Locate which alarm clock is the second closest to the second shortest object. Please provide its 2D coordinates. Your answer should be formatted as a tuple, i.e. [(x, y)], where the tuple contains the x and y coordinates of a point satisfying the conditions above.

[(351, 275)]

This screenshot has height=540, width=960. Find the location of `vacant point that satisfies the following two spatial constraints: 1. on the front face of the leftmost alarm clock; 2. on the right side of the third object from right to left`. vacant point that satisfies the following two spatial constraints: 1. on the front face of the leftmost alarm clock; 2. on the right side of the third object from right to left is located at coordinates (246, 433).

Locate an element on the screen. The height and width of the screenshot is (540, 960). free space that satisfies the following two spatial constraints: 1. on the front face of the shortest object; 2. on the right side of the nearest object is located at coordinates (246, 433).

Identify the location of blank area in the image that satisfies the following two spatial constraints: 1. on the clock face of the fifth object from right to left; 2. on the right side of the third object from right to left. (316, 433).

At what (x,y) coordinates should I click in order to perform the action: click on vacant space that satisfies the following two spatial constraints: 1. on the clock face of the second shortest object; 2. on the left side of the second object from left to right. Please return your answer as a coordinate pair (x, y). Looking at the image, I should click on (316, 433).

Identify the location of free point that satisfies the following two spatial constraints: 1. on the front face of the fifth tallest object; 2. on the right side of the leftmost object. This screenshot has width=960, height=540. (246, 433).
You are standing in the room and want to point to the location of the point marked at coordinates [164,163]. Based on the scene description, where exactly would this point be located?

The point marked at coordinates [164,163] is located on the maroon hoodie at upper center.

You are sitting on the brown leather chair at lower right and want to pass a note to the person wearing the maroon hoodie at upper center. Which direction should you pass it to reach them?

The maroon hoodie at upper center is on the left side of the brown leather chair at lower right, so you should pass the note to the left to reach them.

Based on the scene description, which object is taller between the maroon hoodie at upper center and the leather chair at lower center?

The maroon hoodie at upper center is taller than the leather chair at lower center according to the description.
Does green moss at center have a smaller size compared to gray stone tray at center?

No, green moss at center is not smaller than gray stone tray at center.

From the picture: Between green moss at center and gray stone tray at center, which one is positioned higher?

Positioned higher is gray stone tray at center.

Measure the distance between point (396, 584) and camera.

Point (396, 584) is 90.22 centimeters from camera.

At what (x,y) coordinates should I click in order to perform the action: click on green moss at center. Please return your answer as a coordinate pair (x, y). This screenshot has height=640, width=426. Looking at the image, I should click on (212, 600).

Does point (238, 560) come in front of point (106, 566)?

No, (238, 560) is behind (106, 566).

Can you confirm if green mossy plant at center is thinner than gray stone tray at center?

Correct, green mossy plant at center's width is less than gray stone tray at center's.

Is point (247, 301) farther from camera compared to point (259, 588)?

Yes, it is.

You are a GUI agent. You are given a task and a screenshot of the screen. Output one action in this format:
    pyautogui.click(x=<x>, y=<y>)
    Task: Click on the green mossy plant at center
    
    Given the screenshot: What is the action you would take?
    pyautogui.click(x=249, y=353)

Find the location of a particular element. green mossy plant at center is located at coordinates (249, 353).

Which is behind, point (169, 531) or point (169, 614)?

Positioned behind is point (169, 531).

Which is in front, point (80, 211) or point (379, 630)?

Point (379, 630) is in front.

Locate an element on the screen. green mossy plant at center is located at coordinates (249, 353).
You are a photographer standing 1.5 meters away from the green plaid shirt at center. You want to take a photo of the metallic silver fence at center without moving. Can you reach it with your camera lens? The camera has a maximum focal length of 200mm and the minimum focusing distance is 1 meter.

#### Instruction
Put every line of the entries above into a JSON list of strings, one string per line, leaving out blank lines.

#### Complete answer
[
  "Locate which alarm clock is the second closest to the second shortest object. Please provide its 2D coordinates. Your answer should be formatted as a tuple, i.e. [(x, y)], where the tuple contains the x and y coordinates of a point satisfying the conditions above.",
  "[(351, 275)]",
  "This screenshot has height=540, width=960. Find the location of `vacant point that satisfies the following two spatial constraints: 1. on the front face of the leftmost alarm clock; 2. on the right side of the third object from right to left`. vacant point that satisfies the following two spatial constraints: 1. on the front face of the leftmost alarm clock; 2. on the right side of the third object from right to left is located at coordinates (246, 433).",
  "Locate an element on the screen. The height and width of the screenshot is (540, 960). free space that satisfies the following two spatial constraints: 1. on the front face of the shortest object; 2. on the right side of the nearest object is located at coordinates (246, 433).",
  "Identify the location of blank area in the image that satisfies the following two spatial constraints: 1. on the clock face of the fifth object from right to left; 2. on the right side of the third object from right to left. (316, 433).",
  "At what (x,y) coordinates should I click in order to perform the action: click on vacant space that satisfies the following two spatial constraints: 1. on the clock face of the second shortest object; 2. on the left side of the second object from left to right. Please return your answer as a coordinate pair (x, y). Looking at the image, I should click on (316, 433).",
  "Identify the location of free point that satisfies the following two spatial constraints: 1. on the front face of the fifth tallest object; 2. on the right side of the leftmost object. This screenshot has width=960, height=540. (246, 433).",
  "You are standing in the room and want to point to the location of the point marked at coordinates [164,163]. Based on the scene description, where exactly would this point be located?",
  "The point marked at coordinates [164,163] is located on the maroon hoodie at upper center.",
  "You are sitting on the brown leather chair at lower right and want to pass a note to the person wearing the maroon hoodie at upper center. Which direction should you pass it to reach them?",
  "The maroon hoodie at upper center is on the left side of the brown leather chair at lower right, so you should pass the note to the left to reach them.",
  "Based on the scene description, which object is taller between the maroon hoodie at upper center and the leather chair at lower center?",
  "The maroon hoodie at upper center is taller than the leather chair at lower center according to the description.",
  "Does green moss at center have a smaller size compared to gray stone tray at center?",
  "No, green moss at center is not smaller than gray stone tray at center.",
  "From the picture: Between green moss at center and gray stone tray at center, which one is positioned higher?",
  "Positioned higher is gray stone tray at center.",
  "Measure the distance between point (396, 584) and camera.",
  "Point (396, 584) is 90.22 centimeters from camera.",
  "At what (x,y) coordinates should I click in order to perform the action: click on green moss at center. Please return your answer as a coordinate pair (x, y). This screenshot has height=640, width=426. Looking at the image, I should click on (212, 600).",
  "Does point (238, 560) come in front of point (106, 566)?",
  "No, (238, 560) is behind (106, 566).",
  "Can you confirm if green mossy plant at center is thinner than gray stone tray at center?",
  "Correct, green mossy plant at center's width is less than gray stone tray at center's.",
  "Is point (247, 301) farther from camera compared to point (259, 588)?",
  "Yes, it is.",
  "You are a GUI agent. You are given a task and a screenshot of the screen. Output one action in this format:",
  "    pyautogui.click(x=<x>, y=<y>)",
  "    Task: Click on the green mossy plant at center",
  "    Given the screenshot: What is the action you would take?",
  "    pyautogui.click(x=249, y=353)",
  "Find the location of a particular element. green mossy plant at center is located at coordinates (249, 353).",
  "Which is behind, point (169, 531) or point (169, 614)?",
  "Positioned behind is point (169, 531).",
  "Which is in front, point (80, 211) or point (379, 630)?",
  "Point (379, 630) is in front.",
  "Locate an element on the screen. green mossy plant at center is located at coordinates (249, 353).",
  "You are a photographer standing 1.5 meters away from the green plaid shirt at center. You want to take a photo of the metallic silver fence at center without moving. Can you reach it with your camera lens? The camera has a maximum focal length of 200mm and the minimum focusing distance is 1 meter."
]